PROBLEM DESCRIPTION
An exact reproduction of the listing is wanted, with the pictures dropped.

INPUT DATA
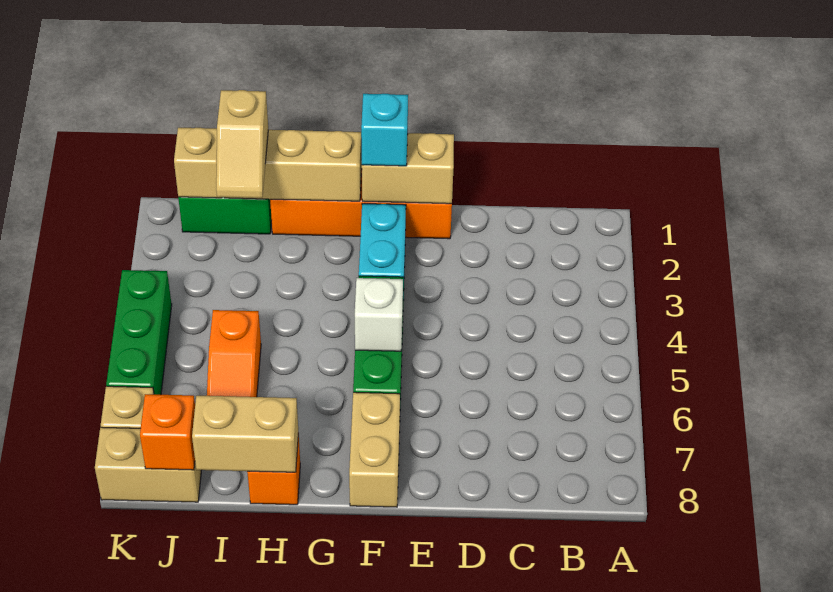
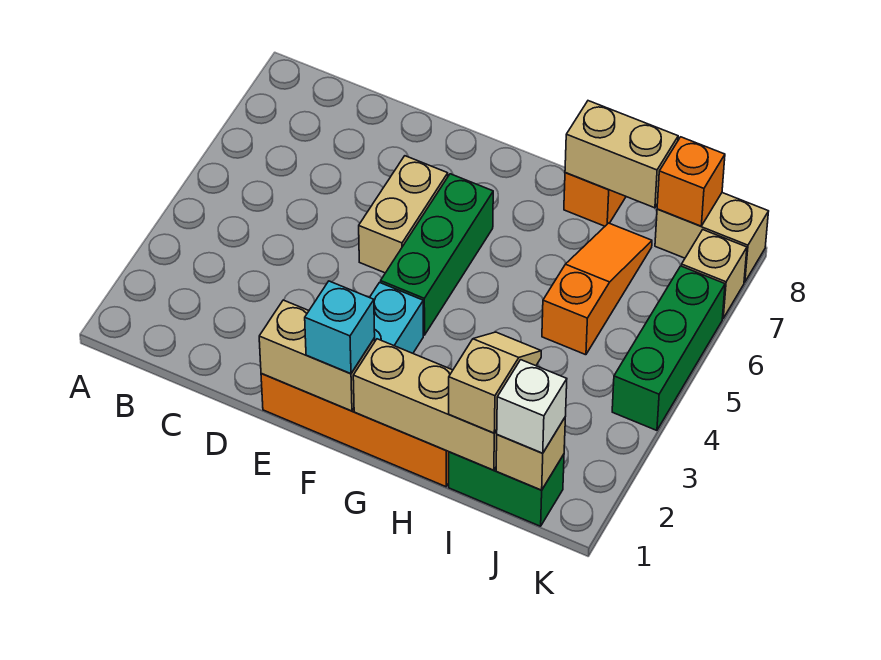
white brick F5 level 2 -> white brick J1 level 3
tan brick F7:F8 level 1 -> tan brick E5:E6 level 1

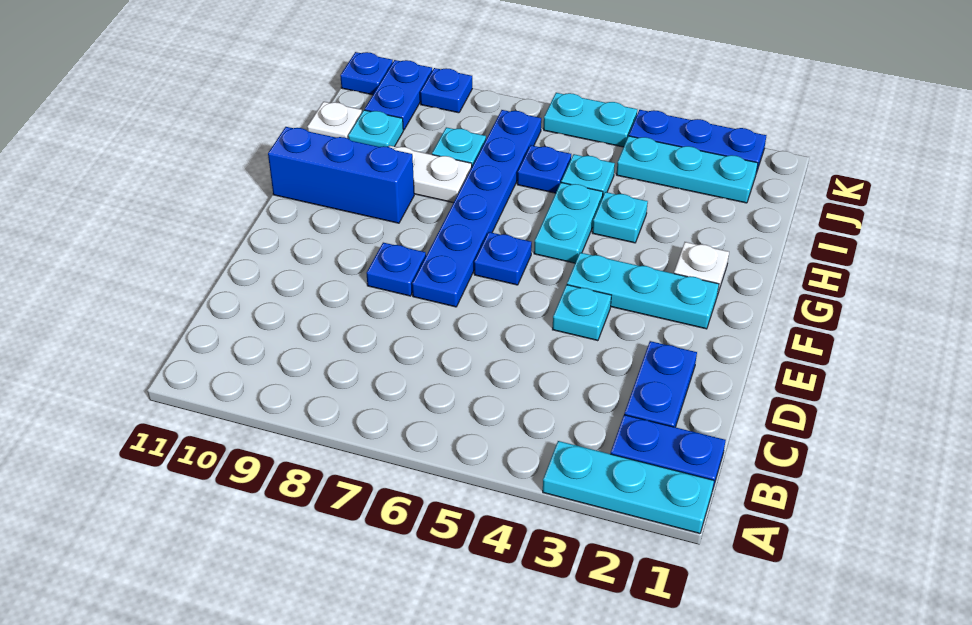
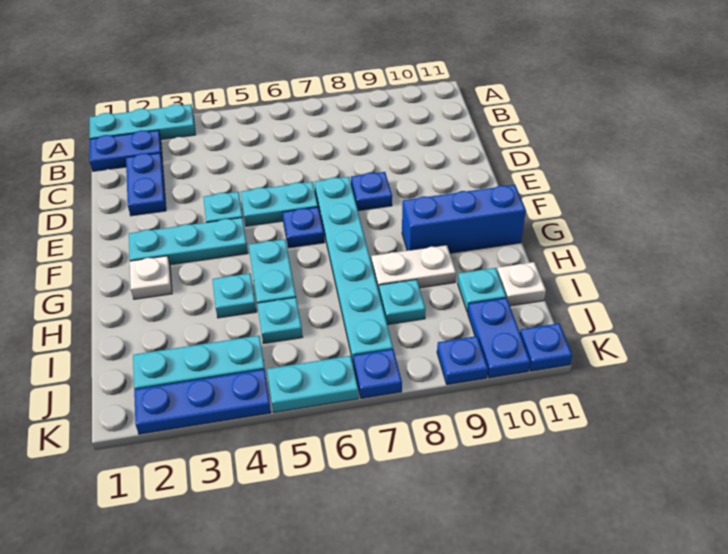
none -> cyan plate E5:E6 level 1
blue plate E7:J7 level 1 -> cyan plate E7:J7 level 1
blue plate I6 level 1 -> blue plate K7 level 1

RESPONSE BELOW
white brick F5 level 2 -> white brick J1 level 3
tan brick F7:F8 level 1 -> tan brick E5:E6 level 1

none -> cyan plate E5:E6 level 1
blue plate E7:J7 level 1 -> cyan plate E7:J7 level 1
blue plate I6 level 1 -> blue plate K7 level 1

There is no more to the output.